(Stored items from a collection)
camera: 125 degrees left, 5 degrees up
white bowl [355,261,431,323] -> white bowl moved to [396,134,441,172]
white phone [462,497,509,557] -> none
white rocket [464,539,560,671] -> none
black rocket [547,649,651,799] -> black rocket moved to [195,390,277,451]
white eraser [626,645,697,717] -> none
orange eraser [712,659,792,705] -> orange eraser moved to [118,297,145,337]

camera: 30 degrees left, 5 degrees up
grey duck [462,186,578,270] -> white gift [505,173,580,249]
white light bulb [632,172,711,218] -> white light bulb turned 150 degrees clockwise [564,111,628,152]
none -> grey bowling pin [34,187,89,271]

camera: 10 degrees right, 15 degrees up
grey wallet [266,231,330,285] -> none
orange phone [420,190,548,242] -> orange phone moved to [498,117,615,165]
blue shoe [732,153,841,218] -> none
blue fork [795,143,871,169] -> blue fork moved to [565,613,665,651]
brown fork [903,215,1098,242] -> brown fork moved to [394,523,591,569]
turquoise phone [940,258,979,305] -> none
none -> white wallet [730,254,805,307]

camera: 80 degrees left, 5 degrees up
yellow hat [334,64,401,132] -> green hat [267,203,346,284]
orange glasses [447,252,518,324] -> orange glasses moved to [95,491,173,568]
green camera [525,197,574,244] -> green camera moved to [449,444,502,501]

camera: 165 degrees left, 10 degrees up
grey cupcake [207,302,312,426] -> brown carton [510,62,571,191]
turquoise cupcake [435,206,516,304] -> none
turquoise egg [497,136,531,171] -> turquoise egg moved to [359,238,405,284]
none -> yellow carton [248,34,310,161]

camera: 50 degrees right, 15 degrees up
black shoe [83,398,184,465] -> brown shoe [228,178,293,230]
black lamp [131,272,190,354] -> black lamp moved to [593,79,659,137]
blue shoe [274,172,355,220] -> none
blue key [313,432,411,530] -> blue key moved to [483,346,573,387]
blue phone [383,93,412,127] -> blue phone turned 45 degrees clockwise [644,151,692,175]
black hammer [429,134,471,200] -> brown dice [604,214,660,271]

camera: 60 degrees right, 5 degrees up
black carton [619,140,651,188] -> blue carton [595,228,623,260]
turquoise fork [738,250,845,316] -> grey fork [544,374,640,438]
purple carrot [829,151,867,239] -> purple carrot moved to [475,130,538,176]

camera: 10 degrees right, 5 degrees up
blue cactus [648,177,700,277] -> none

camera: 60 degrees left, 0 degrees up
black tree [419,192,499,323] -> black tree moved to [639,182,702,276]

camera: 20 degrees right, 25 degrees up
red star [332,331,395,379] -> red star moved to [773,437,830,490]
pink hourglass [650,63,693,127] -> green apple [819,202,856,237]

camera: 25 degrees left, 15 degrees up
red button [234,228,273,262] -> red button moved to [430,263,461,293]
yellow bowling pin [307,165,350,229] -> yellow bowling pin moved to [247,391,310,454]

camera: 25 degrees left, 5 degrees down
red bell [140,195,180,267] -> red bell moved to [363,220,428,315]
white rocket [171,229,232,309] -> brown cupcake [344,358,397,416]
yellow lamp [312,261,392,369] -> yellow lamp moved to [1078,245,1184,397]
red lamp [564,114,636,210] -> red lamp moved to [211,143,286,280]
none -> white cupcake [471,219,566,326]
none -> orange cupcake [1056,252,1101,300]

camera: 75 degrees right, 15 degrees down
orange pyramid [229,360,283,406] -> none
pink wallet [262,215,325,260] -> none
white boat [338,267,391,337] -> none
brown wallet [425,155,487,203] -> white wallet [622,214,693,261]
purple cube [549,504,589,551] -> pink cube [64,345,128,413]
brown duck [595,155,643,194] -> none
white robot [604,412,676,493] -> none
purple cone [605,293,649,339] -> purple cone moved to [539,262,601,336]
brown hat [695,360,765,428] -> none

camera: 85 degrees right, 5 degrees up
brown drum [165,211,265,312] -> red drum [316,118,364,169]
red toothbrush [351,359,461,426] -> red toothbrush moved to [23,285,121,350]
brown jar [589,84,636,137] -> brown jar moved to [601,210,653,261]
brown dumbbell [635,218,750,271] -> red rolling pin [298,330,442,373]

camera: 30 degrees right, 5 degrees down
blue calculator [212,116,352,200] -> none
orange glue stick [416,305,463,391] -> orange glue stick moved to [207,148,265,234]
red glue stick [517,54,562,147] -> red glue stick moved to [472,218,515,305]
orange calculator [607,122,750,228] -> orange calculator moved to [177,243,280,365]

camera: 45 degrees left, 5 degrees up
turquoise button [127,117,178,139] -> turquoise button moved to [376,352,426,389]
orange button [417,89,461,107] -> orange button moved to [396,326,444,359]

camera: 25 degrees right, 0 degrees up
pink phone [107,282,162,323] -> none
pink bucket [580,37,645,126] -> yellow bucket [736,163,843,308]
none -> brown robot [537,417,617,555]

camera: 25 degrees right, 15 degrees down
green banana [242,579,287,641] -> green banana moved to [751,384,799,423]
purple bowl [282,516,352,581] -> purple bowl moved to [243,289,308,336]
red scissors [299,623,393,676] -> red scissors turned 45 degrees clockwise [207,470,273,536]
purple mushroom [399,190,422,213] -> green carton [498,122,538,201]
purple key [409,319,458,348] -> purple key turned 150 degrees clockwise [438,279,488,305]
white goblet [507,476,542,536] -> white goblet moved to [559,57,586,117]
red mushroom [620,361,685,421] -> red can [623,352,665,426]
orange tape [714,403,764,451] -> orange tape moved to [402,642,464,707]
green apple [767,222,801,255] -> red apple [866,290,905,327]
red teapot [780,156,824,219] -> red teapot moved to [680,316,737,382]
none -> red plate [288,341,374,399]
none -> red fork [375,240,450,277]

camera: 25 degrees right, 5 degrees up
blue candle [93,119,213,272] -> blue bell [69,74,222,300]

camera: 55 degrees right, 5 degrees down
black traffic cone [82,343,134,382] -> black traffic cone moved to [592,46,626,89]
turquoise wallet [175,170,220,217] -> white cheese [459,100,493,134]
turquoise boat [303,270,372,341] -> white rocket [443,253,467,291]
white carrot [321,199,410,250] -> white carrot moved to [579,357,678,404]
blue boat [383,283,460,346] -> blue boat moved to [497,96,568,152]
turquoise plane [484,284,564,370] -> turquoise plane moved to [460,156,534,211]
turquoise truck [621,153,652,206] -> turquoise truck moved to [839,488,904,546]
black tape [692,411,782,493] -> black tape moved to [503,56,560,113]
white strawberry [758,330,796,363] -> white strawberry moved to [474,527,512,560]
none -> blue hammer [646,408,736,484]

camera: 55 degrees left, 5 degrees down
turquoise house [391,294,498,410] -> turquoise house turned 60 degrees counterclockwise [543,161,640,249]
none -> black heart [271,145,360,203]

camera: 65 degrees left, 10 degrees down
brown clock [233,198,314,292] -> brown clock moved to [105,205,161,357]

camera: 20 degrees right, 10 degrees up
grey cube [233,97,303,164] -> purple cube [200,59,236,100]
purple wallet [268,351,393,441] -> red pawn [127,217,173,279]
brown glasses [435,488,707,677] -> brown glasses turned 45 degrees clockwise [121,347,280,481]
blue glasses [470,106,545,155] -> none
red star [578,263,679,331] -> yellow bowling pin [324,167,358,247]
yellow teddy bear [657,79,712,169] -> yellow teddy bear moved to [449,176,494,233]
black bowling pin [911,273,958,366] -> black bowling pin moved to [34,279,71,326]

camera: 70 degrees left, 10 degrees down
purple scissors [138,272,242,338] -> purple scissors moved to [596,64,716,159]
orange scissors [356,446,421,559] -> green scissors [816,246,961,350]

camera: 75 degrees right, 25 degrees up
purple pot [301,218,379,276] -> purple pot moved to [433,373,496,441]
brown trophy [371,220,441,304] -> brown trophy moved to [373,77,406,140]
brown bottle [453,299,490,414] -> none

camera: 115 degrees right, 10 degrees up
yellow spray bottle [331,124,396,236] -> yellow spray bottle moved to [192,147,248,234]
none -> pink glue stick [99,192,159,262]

## Exercise directions
The lines of the records that contain the string "turquoise" should be located and copied.

## Solution to the exercise
turquoise phone [940,258,979,305] -> none
turquoise cupcake [435,206,516,304] -> none
turquoise egg [497,136,531,171] -> turquoise egg moved to [359,238,405,284]
turquoise fork [738,250,845,316] -> grey fork [544,374,640,438]
turquoise button [127,117,178,139] -> turquoise button moved to [376,352,426,389]
turquoise wallet [175,170,220,217] -> white cheese [459,100,493,134]
turquoise boat [303,270,372,341] -> white rocket [443,253,467,291]
turquoise plane [484,284,564,370] -> turquoise plane moved to [460,156,534,211]
turquoise truck [621,153,652,206] -> turquoise truck moved to [839,488,904,546]
turquoise house [391,294,498,410] -> turquoise house turned 60 degrees counterclockwise [543,161,640,249]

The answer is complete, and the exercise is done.